◆ WORK TO COMPLETE ◆
Give back only the lines in the records below from the one with "camera: 135 degrees left, 20 degrees up" to the one with "(239, 286) = (108, 279): grey", both inclusive, word for word.

*** DATA EXCERPTS Section Begins ***

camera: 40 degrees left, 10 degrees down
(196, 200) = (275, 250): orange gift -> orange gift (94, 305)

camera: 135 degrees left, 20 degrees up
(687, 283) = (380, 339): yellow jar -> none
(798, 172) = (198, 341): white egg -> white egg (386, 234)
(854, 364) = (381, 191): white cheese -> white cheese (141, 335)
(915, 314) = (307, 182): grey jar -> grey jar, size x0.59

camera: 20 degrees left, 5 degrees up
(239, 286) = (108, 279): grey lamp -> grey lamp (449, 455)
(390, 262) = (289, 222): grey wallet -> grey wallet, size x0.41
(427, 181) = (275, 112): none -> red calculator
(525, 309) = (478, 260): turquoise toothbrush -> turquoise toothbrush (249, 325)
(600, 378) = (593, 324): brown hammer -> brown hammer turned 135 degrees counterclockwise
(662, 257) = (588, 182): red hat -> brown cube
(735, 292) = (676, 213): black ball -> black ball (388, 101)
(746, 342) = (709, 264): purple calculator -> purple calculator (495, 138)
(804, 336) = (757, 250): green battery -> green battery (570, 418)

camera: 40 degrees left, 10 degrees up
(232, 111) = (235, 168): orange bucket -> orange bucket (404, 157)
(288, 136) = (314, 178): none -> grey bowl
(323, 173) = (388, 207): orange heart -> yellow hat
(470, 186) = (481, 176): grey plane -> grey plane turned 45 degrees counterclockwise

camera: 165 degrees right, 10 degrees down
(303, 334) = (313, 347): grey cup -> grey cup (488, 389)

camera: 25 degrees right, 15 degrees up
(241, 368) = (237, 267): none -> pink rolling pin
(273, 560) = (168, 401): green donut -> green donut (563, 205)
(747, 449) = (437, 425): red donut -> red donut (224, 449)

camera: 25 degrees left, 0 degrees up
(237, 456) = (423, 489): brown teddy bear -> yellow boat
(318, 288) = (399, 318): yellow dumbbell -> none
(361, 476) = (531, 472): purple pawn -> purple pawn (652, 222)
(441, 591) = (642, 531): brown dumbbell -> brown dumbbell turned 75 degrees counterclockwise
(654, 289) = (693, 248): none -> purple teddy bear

*** DATA EXCERPTS Section Ends ***

◆ ANSWER SECTION ◆
camera: 135 degrees left, 20 degrees up
(687, 283) = (380, 339): yellow jar -> none
(798, 172) = (198, 341): white egg -> white egg (386, 234)
(854, 364) = (381, 191): white cheese -> white cheese (141, 335)
(915, 314) = (307, 182): grey jar -> grey jar, size x0.59

camera: 20 degrees left, 5 degrees up
(239, 286) = (108, 279): grey lamp -> grey lamp (449, 455)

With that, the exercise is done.